··· THE RECORDS ···

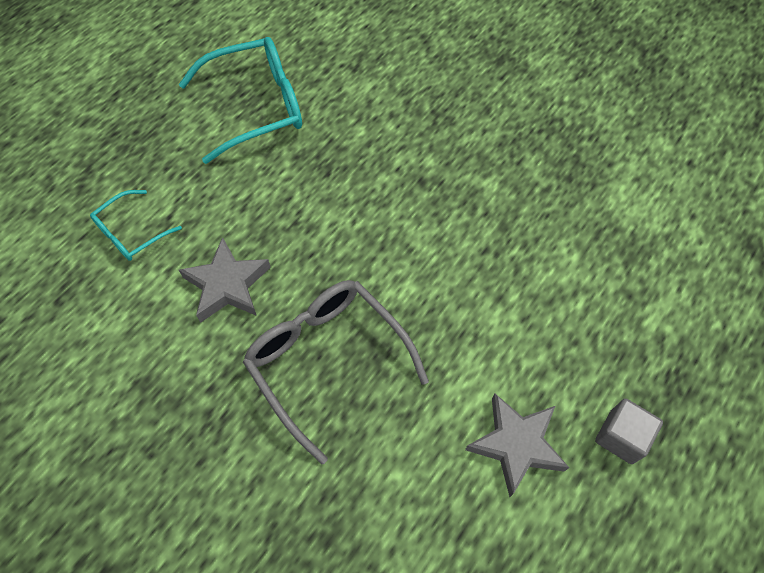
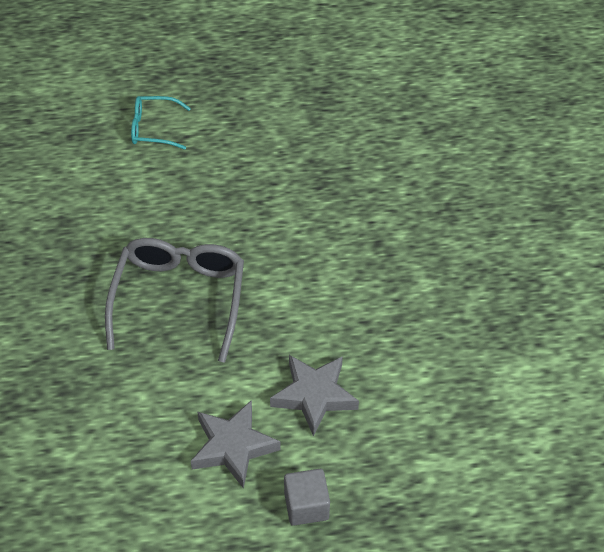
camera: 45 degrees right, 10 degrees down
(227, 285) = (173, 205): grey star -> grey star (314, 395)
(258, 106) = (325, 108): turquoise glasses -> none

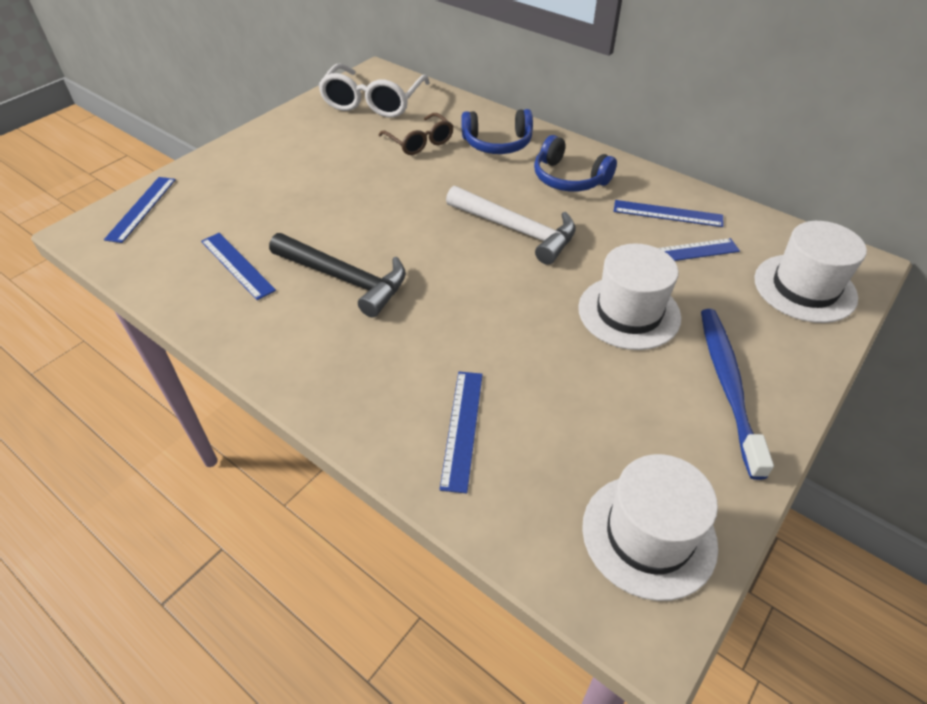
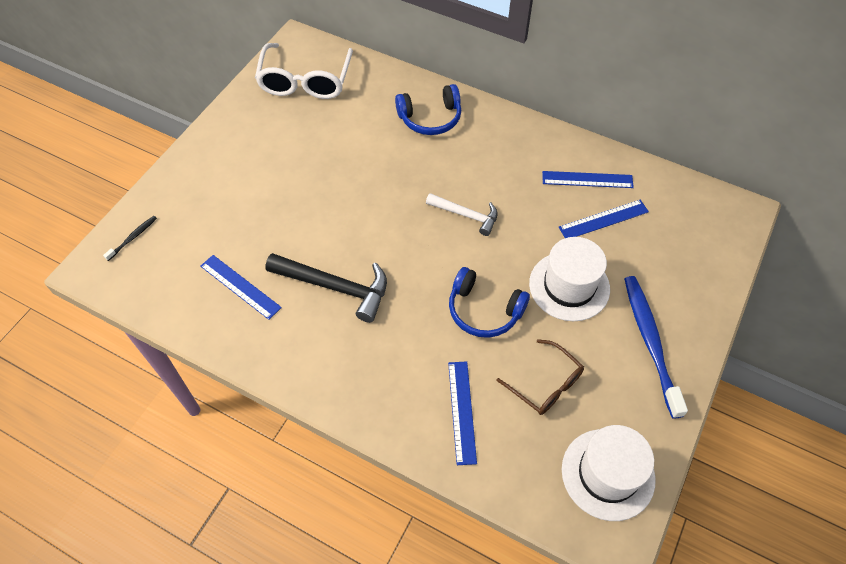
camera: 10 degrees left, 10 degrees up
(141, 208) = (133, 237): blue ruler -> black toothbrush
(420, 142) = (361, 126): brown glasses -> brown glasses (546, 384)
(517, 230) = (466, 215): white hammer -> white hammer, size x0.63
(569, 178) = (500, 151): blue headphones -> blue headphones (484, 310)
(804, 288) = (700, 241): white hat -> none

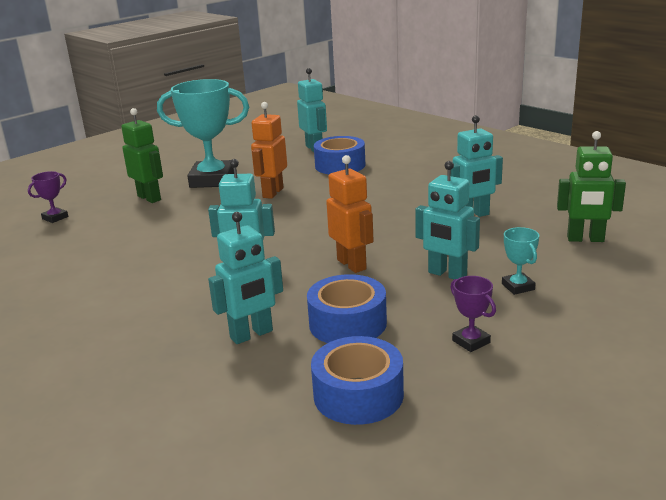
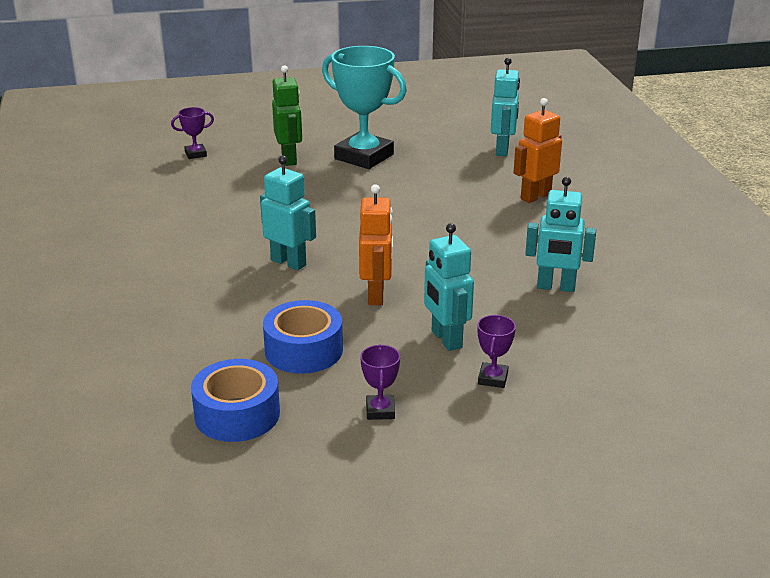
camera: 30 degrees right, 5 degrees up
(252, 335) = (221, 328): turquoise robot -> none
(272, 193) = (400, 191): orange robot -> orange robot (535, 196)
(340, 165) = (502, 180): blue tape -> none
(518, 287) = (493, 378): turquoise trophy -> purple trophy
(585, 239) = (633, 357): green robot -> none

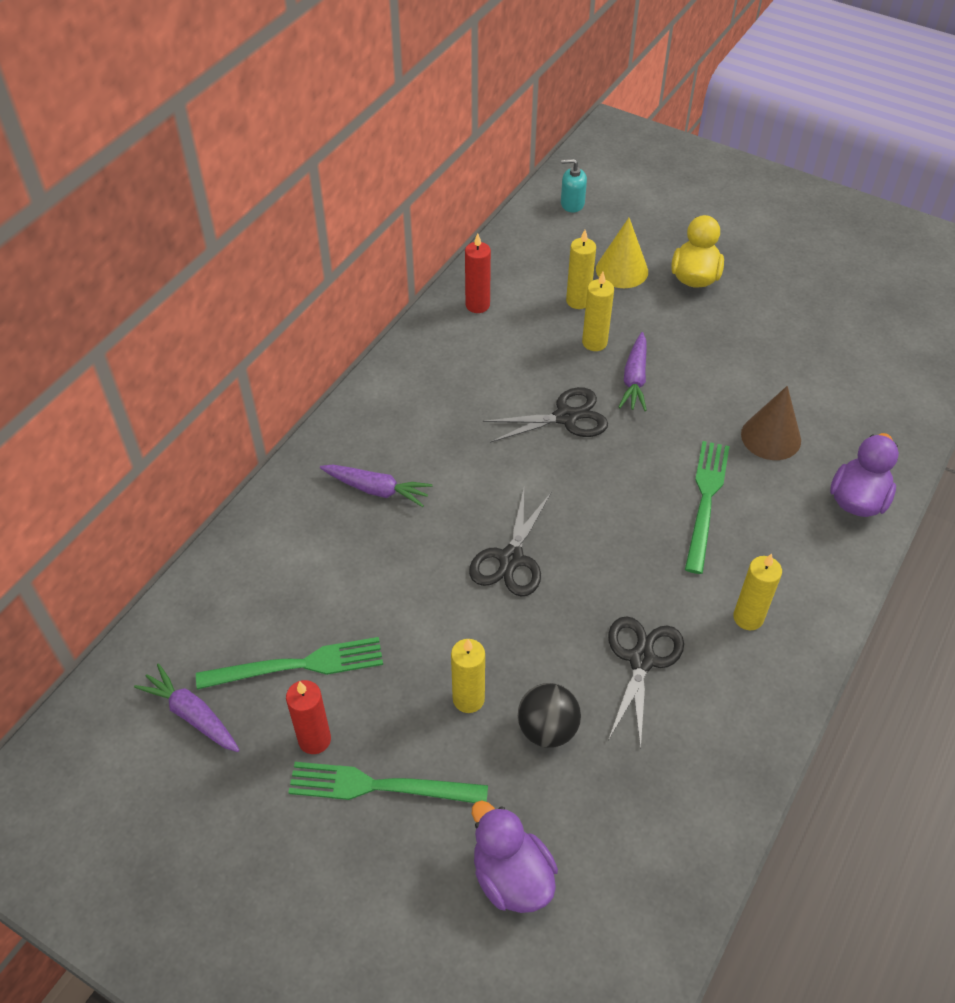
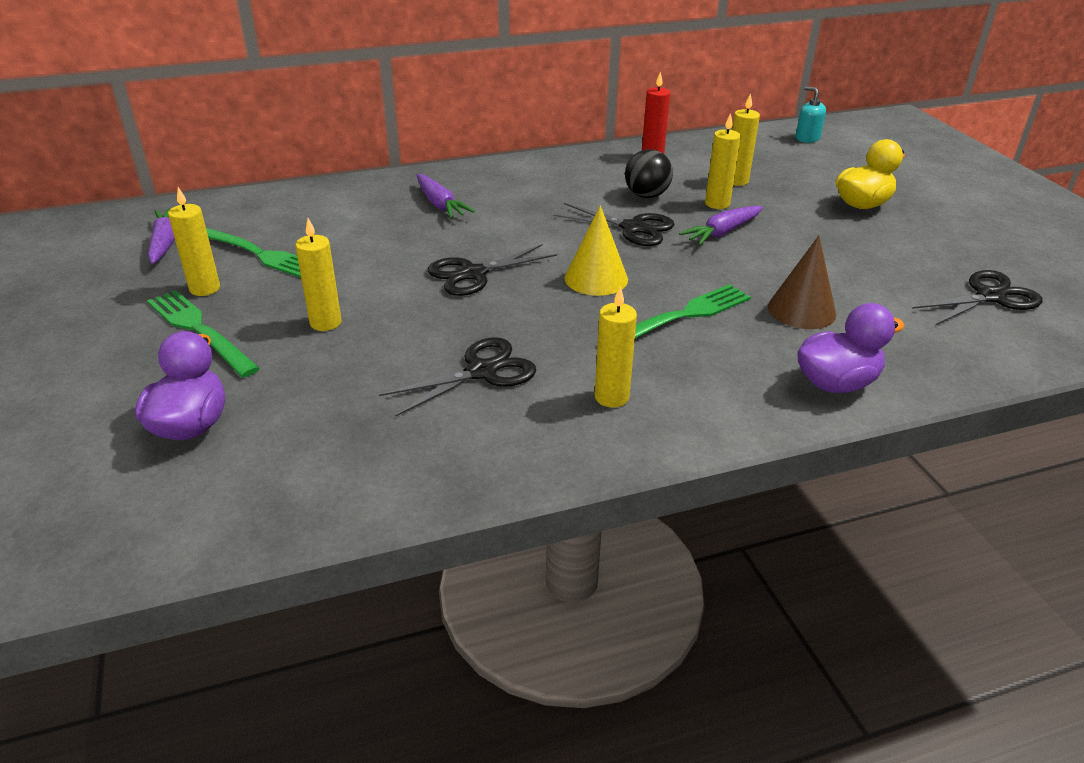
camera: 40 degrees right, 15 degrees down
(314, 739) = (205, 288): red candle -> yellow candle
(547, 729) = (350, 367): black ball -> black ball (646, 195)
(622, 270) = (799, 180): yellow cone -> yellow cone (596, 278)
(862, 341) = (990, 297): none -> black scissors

···

→ **THE TASK**: Your answer should be a single number: how many lines in the data above include "degrees"?

→ **SOLUTION TO THIS TASK**: 4